**DIRECTIONS FOR THIS TASK:**
Copy the data from the line that contains "none -> lime brick E4:E6 level 1" to its last line, exactly, including both of those lines and leaving out everything before.

**DATA FOR THIS TASK:**
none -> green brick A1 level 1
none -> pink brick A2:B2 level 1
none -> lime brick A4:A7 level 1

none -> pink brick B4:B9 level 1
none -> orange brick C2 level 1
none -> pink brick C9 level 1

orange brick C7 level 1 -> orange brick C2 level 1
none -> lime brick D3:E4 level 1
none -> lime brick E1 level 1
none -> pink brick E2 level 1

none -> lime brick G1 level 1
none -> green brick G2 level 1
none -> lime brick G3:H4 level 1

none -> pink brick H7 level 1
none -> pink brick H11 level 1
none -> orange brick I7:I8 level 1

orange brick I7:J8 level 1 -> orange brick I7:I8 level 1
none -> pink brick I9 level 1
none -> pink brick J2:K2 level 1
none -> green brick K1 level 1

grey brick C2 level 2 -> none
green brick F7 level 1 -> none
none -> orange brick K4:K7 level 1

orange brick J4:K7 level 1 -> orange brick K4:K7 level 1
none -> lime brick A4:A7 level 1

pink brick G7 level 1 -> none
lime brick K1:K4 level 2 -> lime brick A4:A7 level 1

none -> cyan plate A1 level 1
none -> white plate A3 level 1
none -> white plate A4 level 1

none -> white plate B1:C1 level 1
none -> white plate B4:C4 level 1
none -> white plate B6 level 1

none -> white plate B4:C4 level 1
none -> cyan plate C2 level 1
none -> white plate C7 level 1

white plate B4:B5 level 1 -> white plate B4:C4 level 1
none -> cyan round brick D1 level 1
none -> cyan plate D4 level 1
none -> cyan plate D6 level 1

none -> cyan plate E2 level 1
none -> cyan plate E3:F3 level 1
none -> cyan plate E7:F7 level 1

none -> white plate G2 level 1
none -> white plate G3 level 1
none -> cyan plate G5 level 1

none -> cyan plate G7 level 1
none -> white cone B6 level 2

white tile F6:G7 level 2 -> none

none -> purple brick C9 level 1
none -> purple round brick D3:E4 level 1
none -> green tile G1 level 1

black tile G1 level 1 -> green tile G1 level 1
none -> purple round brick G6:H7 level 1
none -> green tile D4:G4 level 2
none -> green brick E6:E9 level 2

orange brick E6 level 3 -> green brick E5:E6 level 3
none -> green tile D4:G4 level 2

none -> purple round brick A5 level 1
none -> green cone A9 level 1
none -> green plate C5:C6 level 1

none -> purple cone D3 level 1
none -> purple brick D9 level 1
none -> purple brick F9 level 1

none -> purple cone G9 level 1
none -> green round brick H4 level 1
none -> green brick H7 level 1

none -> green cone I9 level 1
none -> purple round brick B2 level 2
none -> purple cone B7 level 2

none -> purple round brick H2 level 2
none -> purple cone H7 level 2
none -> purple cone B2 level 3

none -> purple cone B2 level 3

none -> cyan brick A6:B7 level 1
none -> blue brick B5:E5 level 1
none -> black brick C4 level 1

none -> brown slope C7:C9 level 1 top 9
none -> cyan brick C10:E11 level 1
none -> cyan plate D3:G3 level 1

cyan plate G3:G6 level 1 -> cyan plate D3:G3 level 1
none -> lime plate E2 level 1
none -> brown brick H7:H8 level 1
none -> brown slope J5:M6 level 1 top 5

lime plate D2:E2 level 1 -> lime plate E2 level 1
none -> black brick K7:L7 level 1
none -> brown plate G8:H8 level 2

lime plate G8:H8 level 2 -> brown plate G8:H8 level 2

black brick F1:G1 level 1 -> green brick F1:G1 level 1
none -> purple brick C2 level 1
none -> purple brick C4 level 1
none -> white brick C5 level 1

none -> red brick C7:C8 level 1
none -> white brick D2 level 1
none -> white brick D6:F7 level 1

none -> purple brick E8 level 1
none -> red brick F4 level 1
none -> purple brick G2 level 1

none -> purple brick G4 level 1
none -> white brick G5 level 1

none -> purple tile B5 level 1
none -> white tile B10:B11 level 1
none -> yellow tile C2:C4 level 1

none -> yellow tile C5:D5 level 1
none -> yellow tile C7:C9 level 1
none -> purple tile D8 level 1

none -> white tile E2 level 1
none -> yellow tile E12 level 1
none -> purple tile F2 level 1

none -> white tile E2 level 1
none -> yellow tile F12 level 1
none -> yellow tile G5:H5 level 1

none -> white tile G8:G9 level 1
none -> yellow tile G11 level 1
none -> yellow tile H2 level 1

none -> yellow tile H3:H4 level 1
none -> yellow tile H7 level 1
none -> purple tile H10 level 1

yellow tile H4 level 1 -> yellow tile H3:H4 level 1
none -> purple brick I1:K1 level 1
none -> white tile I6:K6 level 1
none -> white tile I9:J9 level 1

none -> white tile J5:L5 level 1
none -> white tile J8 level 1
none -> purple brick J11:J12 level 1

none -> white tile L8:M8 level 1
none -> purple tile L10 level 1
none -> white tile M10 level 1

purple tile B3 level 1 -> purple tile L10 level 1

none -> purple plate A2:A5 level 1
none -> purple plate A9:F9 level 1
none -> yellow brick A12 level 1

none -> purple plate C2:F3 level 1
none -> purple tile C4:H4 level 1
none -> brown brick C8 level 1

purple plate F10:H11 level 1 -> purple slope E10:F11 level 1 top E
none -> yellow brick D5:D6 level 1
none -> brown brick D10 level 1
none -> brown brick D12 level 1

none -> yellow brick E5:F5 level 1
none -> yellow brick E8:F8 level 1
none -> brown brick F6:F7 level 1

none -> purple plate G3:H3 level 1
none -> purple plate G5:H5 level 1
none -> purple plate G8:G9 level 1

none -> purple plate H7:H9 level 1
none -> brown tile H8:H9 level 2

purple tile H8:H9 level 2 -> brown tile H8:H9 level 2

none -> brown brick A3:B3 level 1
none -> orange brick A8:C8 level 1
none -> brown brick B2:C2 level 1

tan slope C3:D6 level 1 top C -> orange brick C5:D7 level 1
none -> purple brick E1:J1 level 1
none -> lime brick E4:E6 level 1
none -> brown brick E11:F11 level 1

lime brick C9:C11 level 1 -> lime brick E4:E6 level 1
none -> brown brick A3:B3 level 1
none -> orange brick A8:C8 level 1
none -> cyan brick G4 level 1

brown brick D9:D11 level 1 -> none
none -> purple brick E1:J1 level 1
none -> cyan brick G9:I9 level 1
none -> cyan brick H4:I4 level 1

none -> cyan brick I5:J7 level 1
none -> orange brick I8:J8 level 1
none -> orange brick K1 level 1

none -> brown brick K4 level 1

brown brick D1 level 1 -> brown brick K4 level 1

**TASK RESULT:**
none -> lime brick E4:E6 level 1
none -> brown brick E11:F11 level 1

lime brick C9:C11 level 1 -> lime brick E4:E6 level 1
none -> brown brick A3:B3 level 1
none -> orange brick A8:C8 level 1
none -> cyan brick G4 level 1

brown brick D9:D11 level 1 -> none
none -> purple brick E1:J1 level 1
none -> cyan brick G9:I9 level 1
none -> cyan brick H4:I4 level 1

none -> cyan brick I5:J7 level 1
none -> orange brick I8:J8 level 1
none -> orange brick K1 level 1

none -> brown brick K4 level 1

brown brick D1 level 1 -> brown brick K4 level 1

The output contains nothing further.